(Image change detection data)
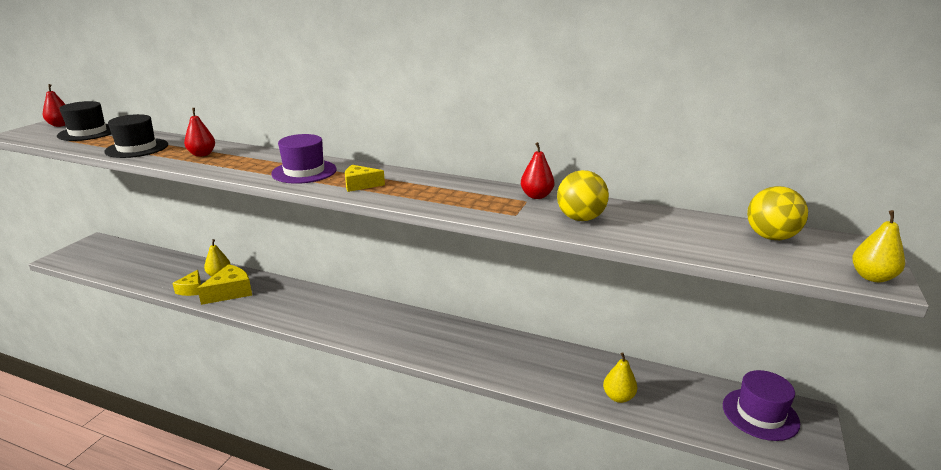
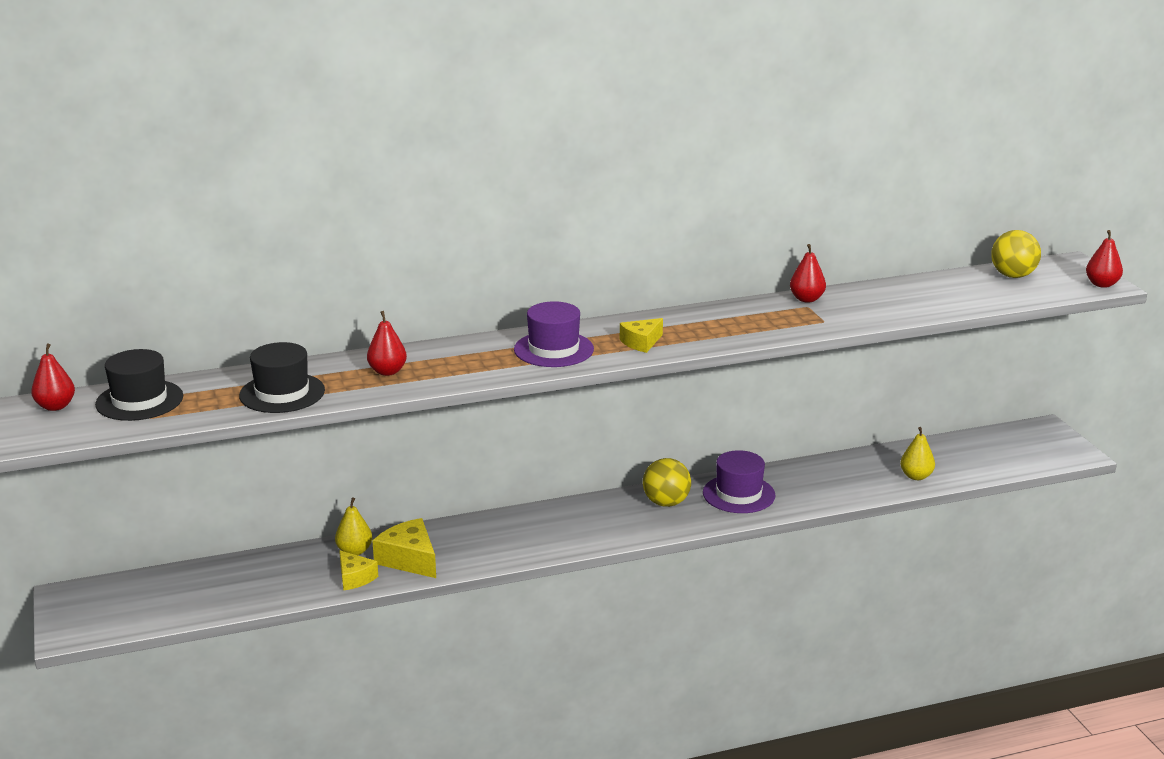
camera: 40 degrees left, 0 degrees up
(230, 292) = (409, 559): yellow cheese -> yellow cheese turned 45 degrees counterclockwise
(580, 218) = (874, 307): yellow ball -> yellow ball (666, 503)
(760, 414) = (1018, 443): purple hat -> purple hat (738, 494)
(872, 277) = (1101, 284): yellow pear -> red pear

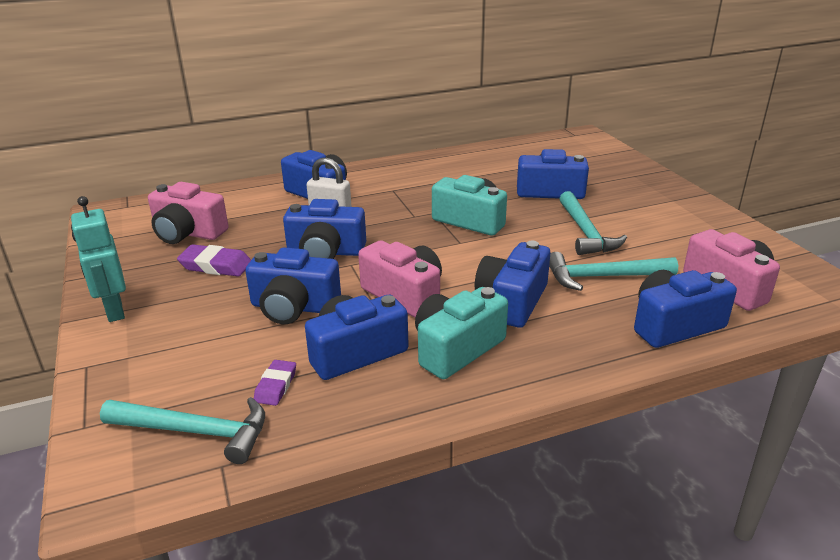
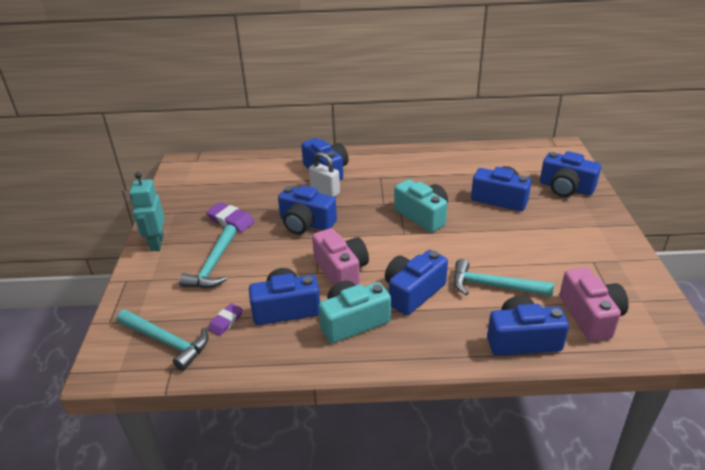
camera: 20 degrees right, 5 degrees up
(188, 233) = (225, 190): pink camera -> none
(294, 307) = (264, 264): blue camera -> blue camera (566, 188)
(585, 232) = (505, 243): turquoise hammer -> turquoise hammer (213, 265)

_What this task involves_. Return all records verbatim and drop the pictures.

_Answer section_.
camera: 40 degrees left, 0 degrees up
(230, 292) = (409, 559): yellow cheese -> yellow cheese turned 45 degrees counterclockwise
(580, 218) = (874, 307): yellow ball -> yellow ball (666, 503)
(760, 414) = (1018, 443): purple hat -> purple hat (738, 494)
(872, 277) = (1101, 284): yellow pear -> red pear

camera: 20 degrees right, 5 degrees up
(188, 233) = (225, 190): pink camera -> none
(294, 307) = (264, 264): blue camera -> blue camera (566, 188)
(585, 232) = (505, 243): turquoise hammer -> turquoise hammer (213, 265)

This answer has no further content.